═══ MATERIAL FOR THE TASK
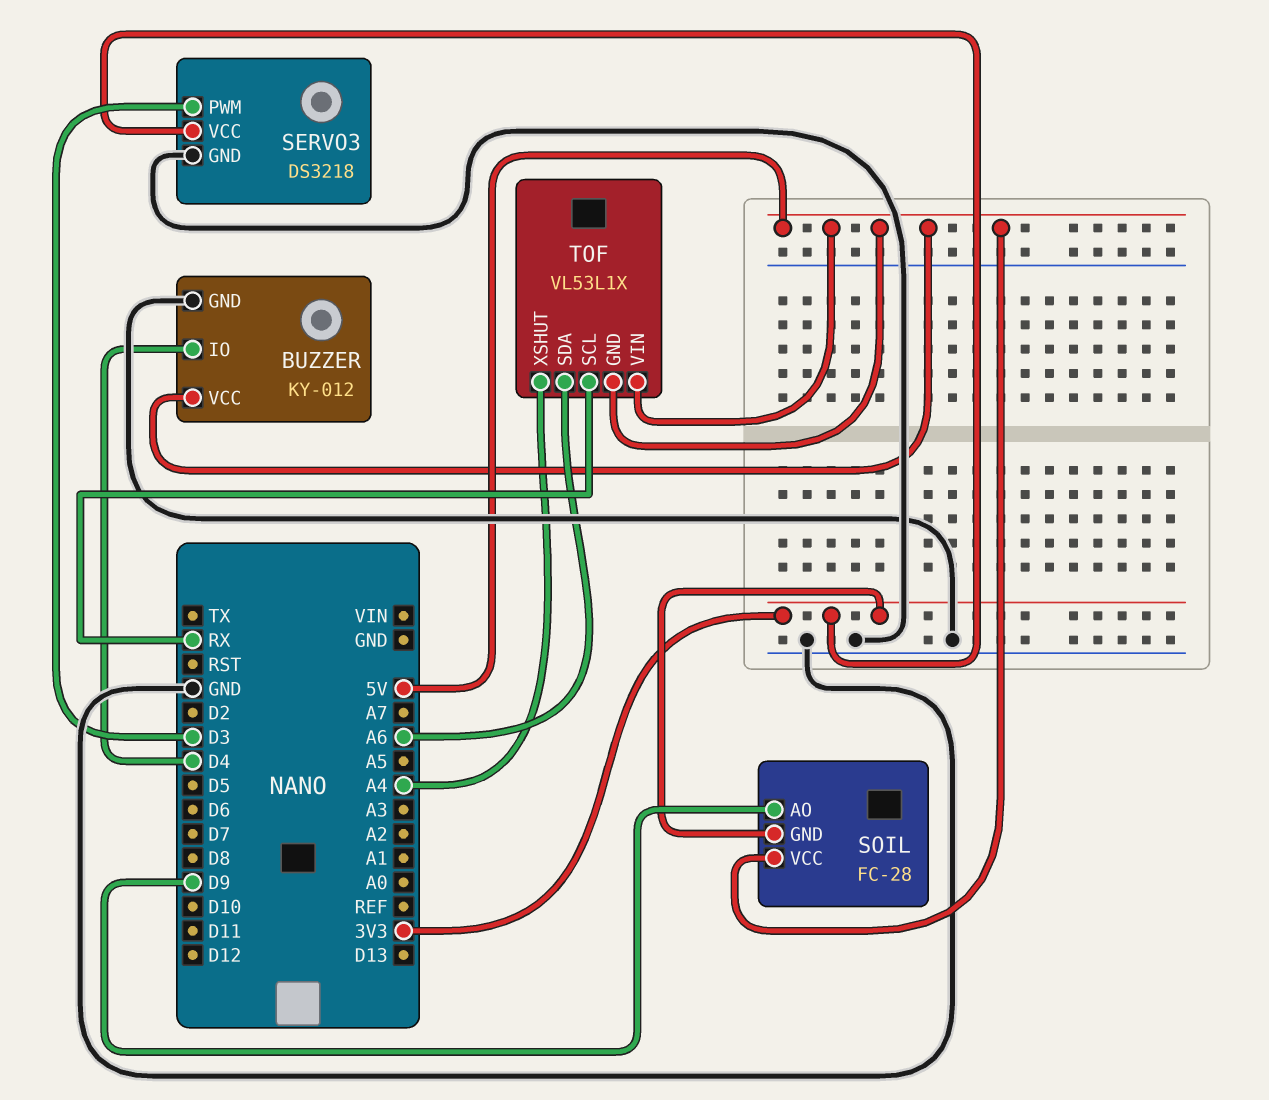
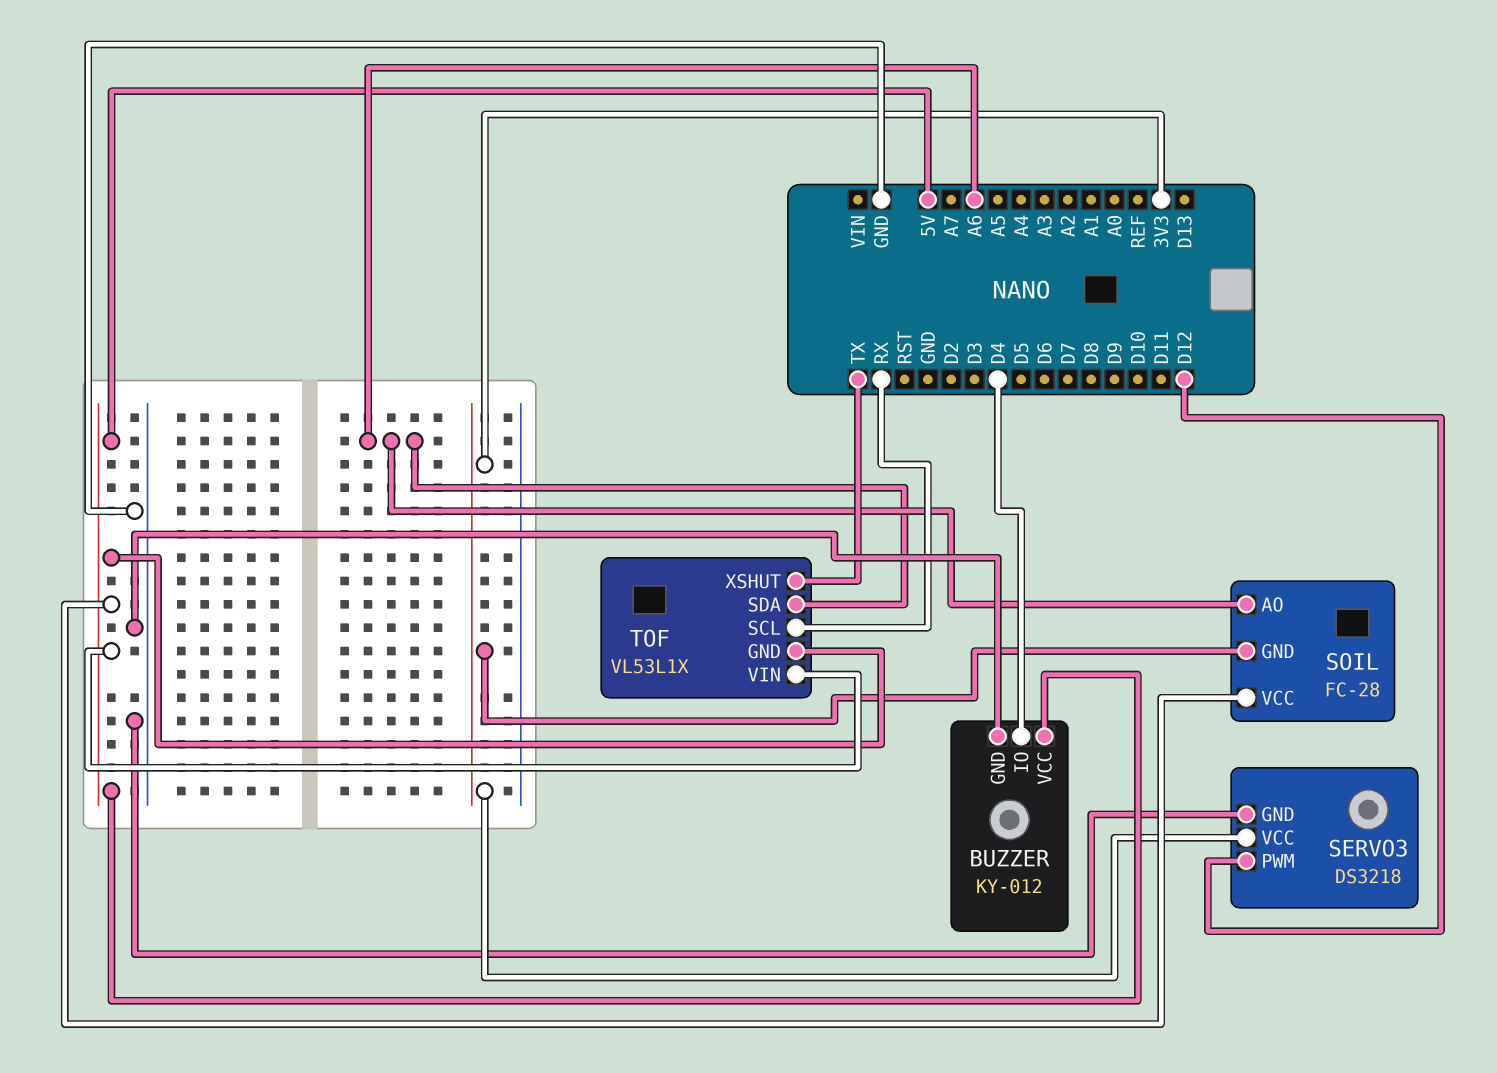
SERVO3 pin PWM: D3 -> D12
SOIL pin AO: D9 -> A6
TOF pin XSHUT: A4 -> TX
══════
═══ MATERIAL FOR THE TASK
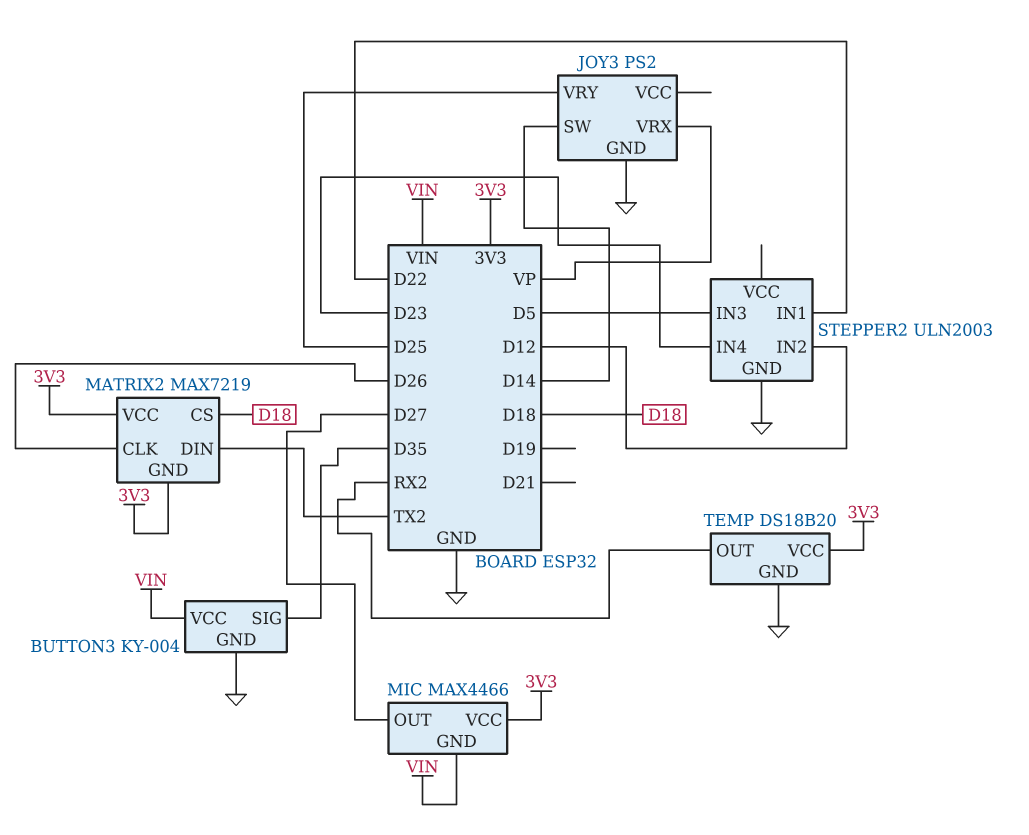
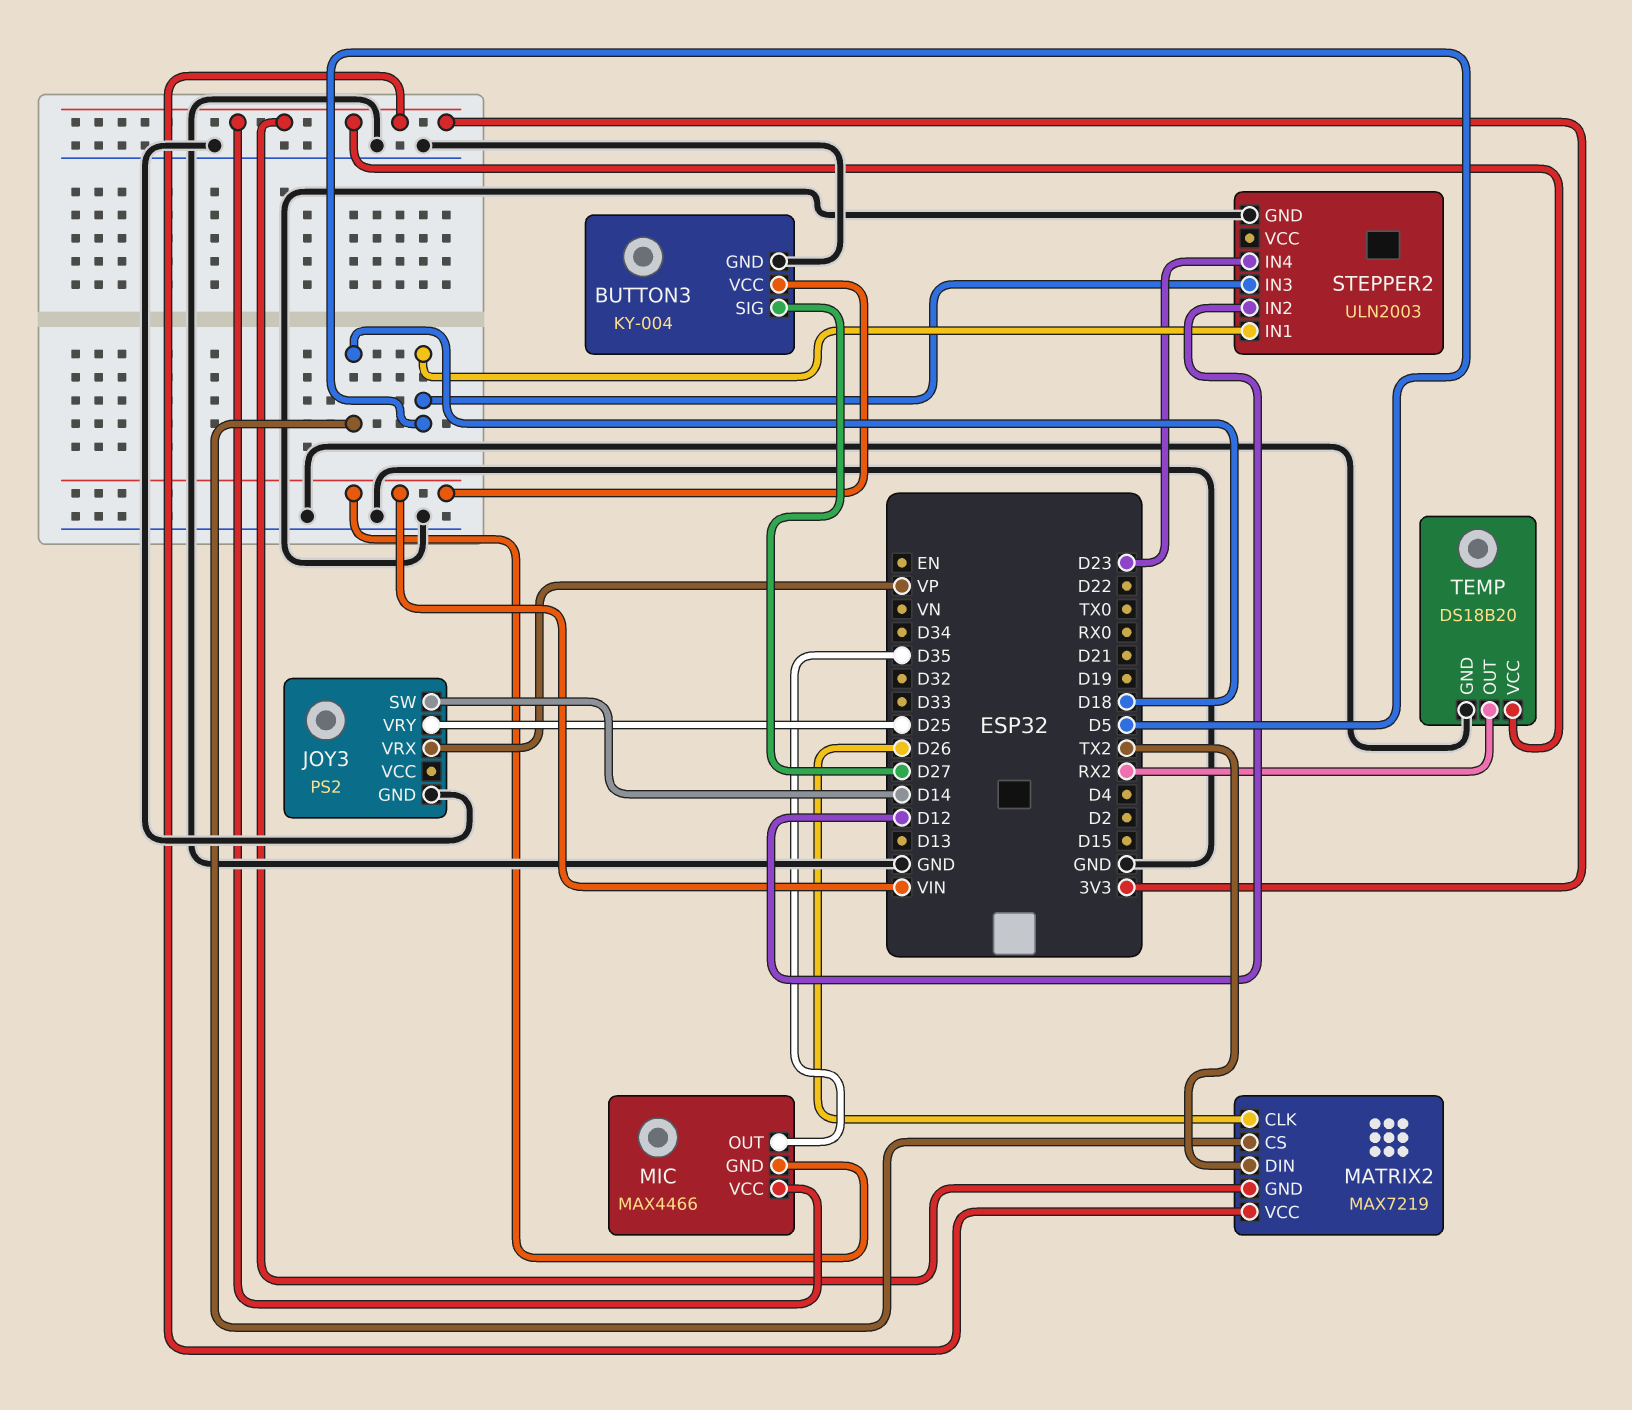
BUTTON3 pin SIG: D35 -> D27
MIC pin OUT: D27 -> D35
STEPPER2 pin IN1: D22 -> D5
══════
═══ MATERIAL FOR THE TASK
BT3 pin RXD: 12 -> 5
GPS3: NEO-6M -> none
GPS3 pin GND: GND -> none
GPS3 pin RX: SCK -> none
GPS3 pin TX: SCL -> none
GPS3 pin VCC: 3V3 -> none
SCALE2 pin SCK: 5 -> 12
══════
[THE PROBLEM] Where the data above reaches the line holding "BUTTON3 pin SIG: D35 -> D27", begin printing, and stop after the line holding "STEPPER2 pin IN1: D22 -> D5". Each line must be reproduced exactly, with nothing else added.

[RESULT]
BUTTON3 pin SIG: D35 -> D27
MIC pin OUT: D27 -> D35
STEPPER2 pin IN1: D22 -> D5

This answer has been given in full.